TASK TO CARRY OUT:
Retype all of the lines below with no changes.

BEGIN

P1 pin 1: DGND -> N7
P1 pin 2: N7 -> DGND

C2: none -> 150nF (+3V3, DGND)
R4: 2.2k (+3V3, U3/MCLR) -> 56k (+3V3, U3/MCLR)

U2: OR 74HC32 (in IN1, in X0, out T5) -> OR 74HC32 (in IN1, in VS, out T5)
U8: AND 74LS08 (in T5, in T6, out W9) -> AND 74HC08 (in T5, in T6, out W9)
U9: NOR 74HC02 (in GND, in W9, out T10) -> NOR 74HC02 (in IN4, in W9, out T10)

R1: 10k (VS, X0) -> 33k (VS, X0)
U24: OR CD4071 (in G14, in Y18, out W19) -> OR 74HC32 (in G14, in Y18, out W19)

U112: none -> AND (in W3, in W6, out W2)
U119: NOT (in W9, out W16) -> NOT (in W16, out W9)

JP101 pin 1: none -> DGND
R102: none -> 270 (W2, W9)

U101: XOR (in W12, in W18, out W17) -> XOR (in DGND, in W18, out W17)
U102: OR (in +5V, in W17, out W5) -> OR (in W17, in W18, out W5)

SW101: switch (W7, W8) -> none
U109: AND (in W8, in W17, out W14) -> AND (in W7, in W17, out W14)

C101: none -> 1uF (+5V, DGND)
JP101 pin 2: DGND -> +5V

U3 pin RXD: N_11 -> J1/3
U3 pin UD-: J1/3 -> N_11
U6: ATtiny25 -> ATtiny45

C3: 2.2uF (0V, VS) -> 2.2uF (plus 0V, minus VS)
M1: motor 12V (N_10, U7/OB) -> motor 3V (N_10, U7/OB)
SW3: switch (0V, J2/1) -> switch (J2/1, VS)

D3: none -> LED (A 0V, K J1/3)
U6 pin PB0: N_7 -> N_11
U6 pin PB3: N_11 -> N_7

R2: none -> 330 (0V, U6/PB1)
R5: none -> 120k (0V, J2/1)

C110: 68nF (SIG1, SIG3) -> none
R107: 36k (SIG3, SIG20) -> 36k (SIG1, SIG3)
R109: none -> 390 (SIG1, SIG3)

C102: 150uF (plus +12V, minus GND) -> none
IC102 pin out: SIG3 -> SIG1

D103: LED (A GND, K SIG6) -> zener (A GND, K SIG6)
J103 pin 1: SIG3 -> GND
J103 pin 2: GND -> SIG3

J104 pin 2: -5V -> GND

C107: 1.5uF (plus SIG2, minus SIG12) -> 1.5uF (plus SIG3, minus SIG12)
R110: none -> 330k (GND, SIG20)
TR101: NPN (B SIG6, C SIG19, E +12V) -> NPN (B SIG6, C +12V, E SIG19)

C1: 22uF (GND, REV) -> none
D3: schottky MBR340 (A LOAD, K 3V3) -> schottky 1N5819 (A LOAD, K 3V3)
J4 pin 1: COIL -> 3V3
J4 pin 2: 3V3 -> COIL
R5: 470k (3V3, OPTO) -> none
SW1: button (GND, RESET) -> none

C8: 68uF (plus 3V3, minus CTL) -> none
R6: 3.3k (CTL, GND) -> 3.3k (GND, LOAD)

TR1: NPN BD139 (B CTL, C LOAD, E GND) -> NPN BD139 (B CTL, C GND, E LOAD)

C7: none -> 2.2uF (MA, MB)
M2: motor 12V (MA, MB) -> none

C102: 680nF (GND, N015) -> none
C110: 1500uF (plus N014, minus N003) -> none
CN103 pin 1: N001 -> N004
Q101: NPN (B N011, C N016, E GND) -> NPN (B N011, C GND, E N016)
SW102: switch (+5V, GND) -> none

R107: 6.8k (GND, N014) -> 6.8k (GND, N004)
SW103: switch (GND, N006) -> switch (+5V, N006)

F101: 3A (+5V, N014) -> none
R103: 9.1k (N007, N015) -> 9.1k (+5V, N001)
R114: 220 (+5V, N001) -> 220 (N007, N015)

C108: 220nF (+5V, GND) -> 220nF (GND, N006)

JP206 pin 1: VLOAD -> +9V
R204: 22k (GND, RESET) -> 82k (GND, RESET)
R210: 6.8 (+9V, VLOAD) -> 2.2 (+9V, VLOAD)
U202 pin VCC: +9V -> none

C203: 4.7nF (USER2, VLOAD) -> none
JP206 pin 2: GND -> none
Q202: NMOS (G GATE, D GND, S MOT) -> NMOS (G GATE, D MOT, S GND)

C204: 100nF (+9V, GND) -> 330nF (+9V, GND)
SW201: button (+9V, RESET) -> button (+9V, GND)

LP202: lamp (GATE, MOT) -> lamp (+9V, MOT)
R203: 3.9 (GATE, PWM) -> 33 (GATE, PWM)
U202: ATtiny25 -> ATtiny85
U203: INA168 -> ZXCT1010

END

TASK RESPONSE:
P1 pin 1: DGND -> N7
P1 pin 2: N7 -> DGND

C2: none -> 150nF (+3V3, DGND)
R4: 2.2k (+3V3, U3/MCLR) -> 56k (+3V3, U3/MCLR)

U2: OR 74HC32 (in IN1, in X0, out T5) -> OR 74HC32 (in IN1, in VS, out T5)
U8: AND 74LS08 (in T5, in T6, out W9) -> AND 74HC08 (in T5, in T6, out W9)
U9: NOR 74HC02 (in GND, in W9, out T10) -> NOR 74HC02 (in IN4, in W9, out T10)

R1: 10k (VS, X0) -> 33k (VS, X0)
U24: OR CD4071 (in G14, in Y18, out W19) -> OR 74HC32 (in G14, in Y18, out W19)

U112: none -> AND (in W3, in W6, out W2)
U119: NOT (in W9, out W16) -> NOT (in W16, out W9)

JP101 pin 1: none -> DGND
R102: none -> 270 (W2, W9)

U101: XOR (in W12, in W18, out W17) -> XOR (in DGND, in W18, out W17)
U102: OR (in +5V, in W17, out W5) -> OR (in W17, in W18, out W5)

SW101: switch (W7, W8) -> none
U109: AND (in W8, in W17, out W14) -> AND (in W7, in W17, out W14)

C101: none -> 1uF (+5V, DGND)
JP101 pin 2: DGND -> +5V

U3 pin RXD: N_11 -> J1/3
U3 pin UD-: J1/3 -> N_11
U6: ATtiny25 -> ATtiny45

C3: 2.2uF (0V, VS) -> 2.2uF (plus 0V, minus VS)
M1: motor 12V (N_10, U7/OB) -> motor 3V (N_10, U7/OB)
SW3: switch (0V, J2/1) -> switch (J2/1, VS)

D3: none -> LED (A 0V, K J1/3)
U6 pin PB0: N_7 -> N_11
U6 pin PB3: N_11 -> N_7

R2: none -> 330 (0V, U6/PB1)
R5: none -> 120k (0V, J2/1)

C110: 68nF (SIG1, SIG3) -> none
R107: 36k (SIG3, SIG20) -> 36k (SIG1, SIG3)
R109: none -> 390 (SIG1, SIG3)

C102: 150uF (plus +12V, minus GND) -> none
IC102 pin out: SIG3 -> SIG1

D103: LED (A GND, K SIG6) -> zener (A GND, K SIG6)
J103 pin 1: SIG3 -> GND
J103 pin 2: GND -> SIG3

J104 pin 2: -5V -> GND

C107: 1.5uF (plus SIG2, minus SIG12) -> 1.5uF (plus SIG3, minus SIG12)
R110: none -> 330k (GND, SIG20)
TR101: NPN (B SIG6, C SIG19, E +12V) -> NPN (B SIG6, C +12V, E SIG19)

C1: 22uF (GND, REV) -> none
D3: schottky MBR340 (A LOAD, K 3V3) -> schottky 1N5819 (A LOAD, K 3V3)
J4 pin 1: COIL -> 3V3
J4 pin 2: 3V3 -> COIL
R5: 470k (3V3, OPTO) -> none
SW1: button (GND, RESET) -> none

C8: 68uF (plus 3V3, minus CTL) -> none
R6: 3.3k (CTL, GND) -> 3.3k (GND, LOAD)

TR1: NPN BD139 (B CTL, C LOAD, E GND) -> NPN BD139 (B CTL, C GND, E LOAD)

C7: none -> 2.2uF (MA, MB)
M2: motor 12V (MA, MB) -> none

C102: 680nF (GND, N015) -> none
C110: 1500uF (plus N014, minus N003) -> none
CN103 pin 1: N001 -> N004
Q101: NPN (B N011, C N016, E GND) -> NPN (B N011, C GND, E N016)
SW102: switch (+5V, GND) -> none

R107: 6.8k (GND, N014) -> 6.8k (GND, N004)
SW103: switch (GND, N006) -> switch (+5V, N006)

F101: 3A (+5V, N014) -> none
R103: 9.1k (N007, N015) -> 9.1k (+5V, N001)
R114: 220 (+5V, N001) -> 220 (N007, N015)

C108: 220nF (+5V, GND) -> 220nF (GND, N006)

JP206 pin 1: VLOAD -> +9V
R204: 22k (GND, RESET) -> 82k (GND, RESET)
R210: 6.8 (+9V, VLOAD) -> 2.2 (+9V, VLOAD)
U202 pin VCC: +9V -> none

C203: 4.7nF (USER2, VLOAD) -> none
JP206 pin 2: GND -> none
Q202: NMOS (G GATE, D GND, S MOT) -> NMOS (G GATE, D MOT, S GND)

C204: 100nF (+9V, GND) -> 330nF (+9V, GND)
SW201: button (+9V, RESET) -> button (+9V, GND)

LP202: lamp (GATE, MOT) -> lamp (+9V, MOT)
R203: 3.9 (GATE, PWM) -> 33 (GATE, PWM)
U202: ATtiny25 -> ATtiny85
U203: INA168 -> ZXCT1010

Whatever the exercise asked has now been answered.